Work instruction:
The data below is to be written out exactly, with no pictures.

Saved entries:
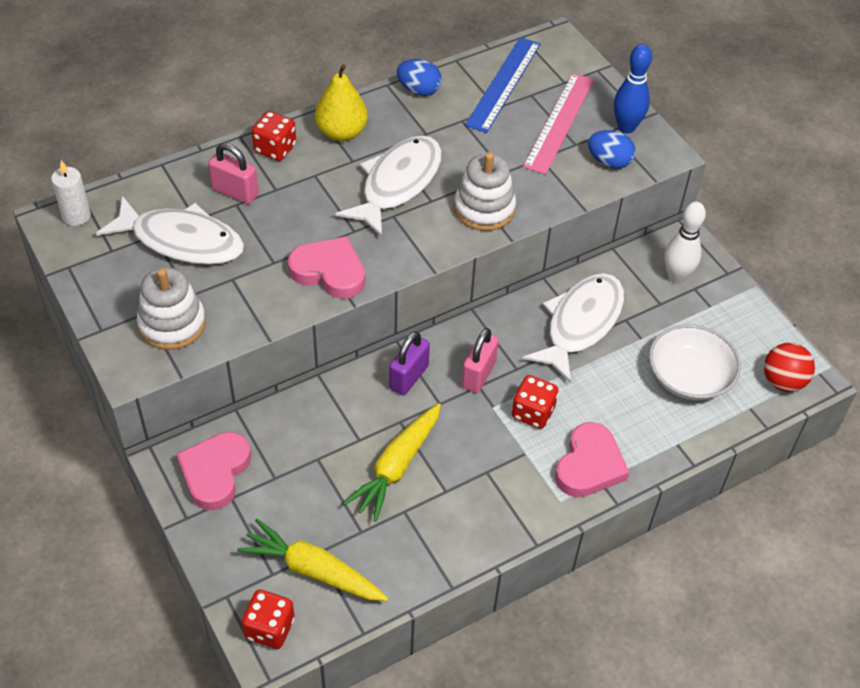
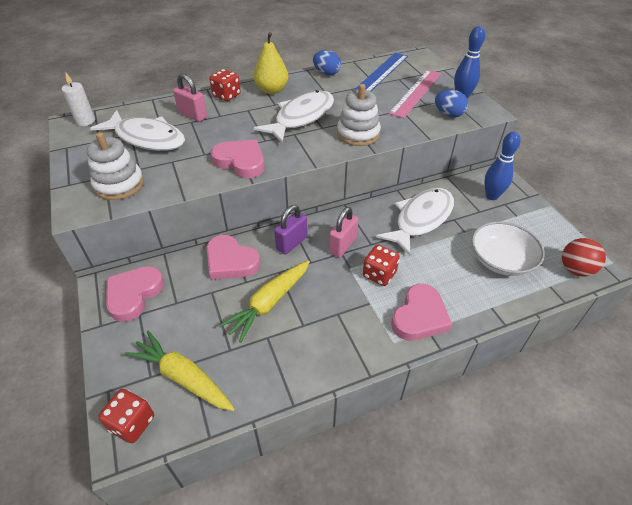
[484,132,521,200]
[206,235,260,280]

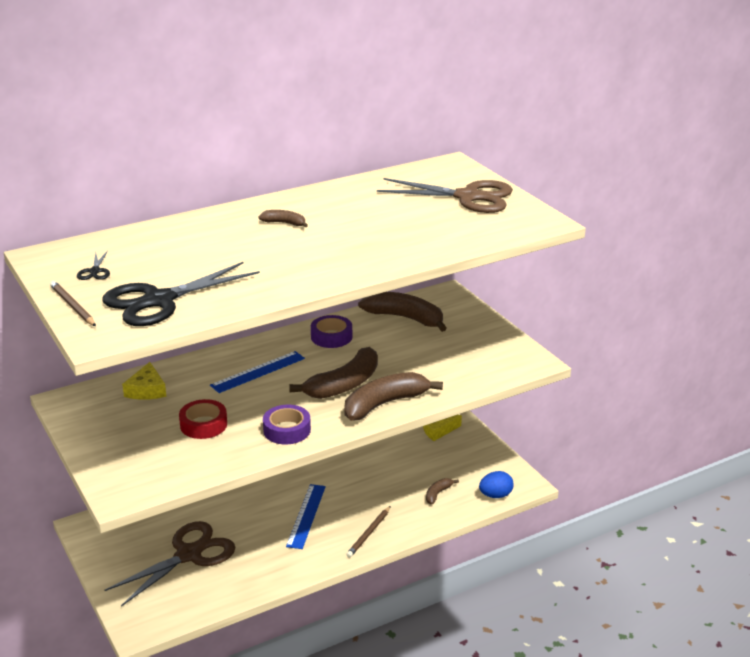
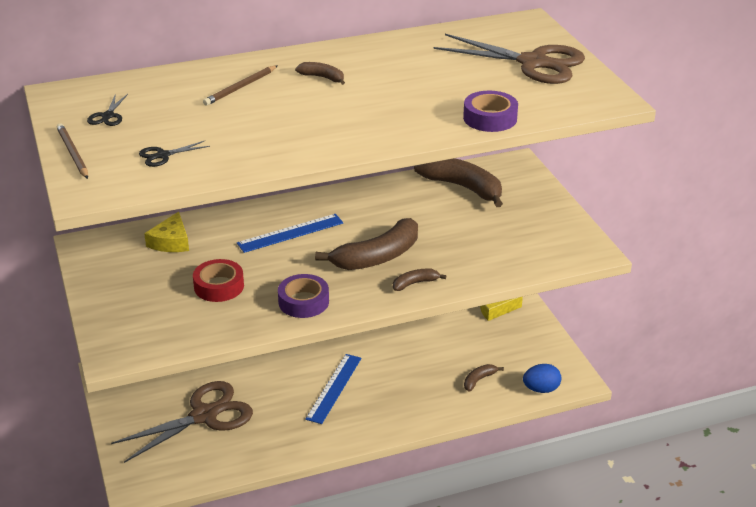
[139,141,210,167]
[463,91,518,132]
[393,269,446,291]
[203,65,278,106]

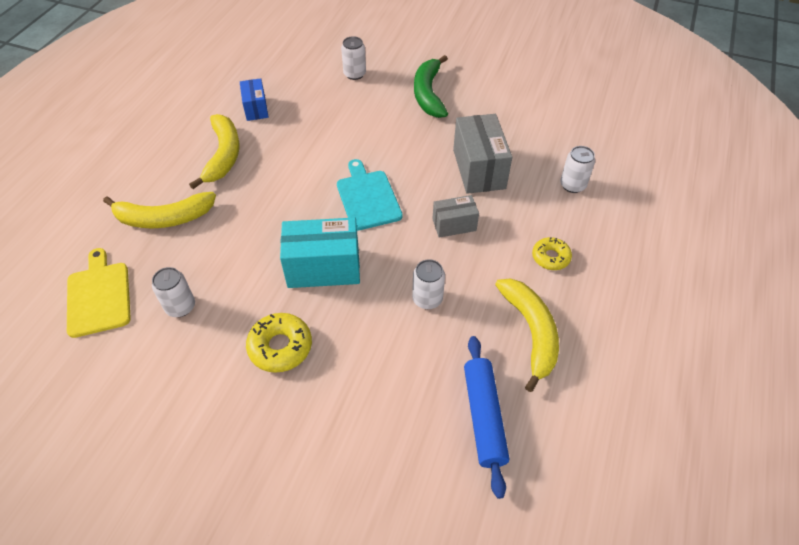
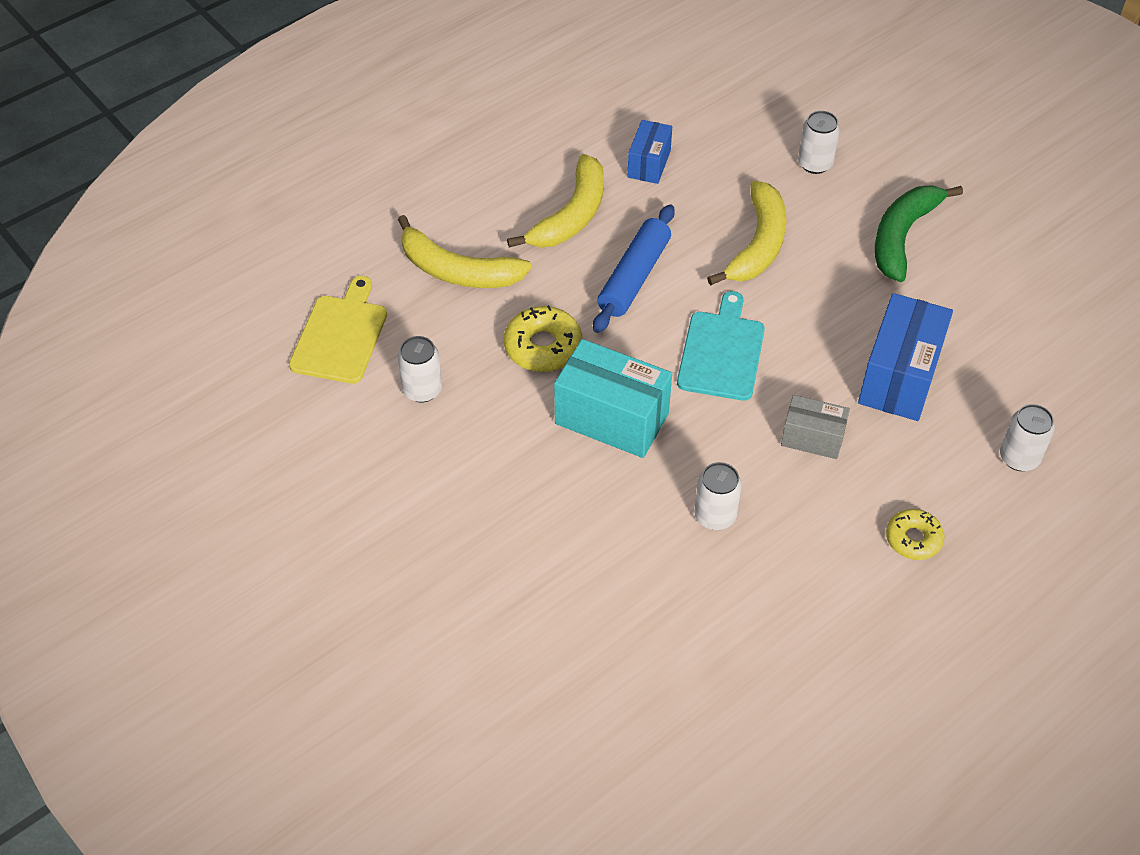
[858,293,953,421]
[707,180,786,286]
[504,305,582,372]
[593,204,675,333]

Written solution:
[484,132,521,200]
[206,235,260,280]

[139,141,210,167]
[463,91,518,132]
[393,269,446,291]
[203,65,278,106]

[858,293,953,421]
[707,180,786,286]
[504,305,582,372]
[593,204,675,333]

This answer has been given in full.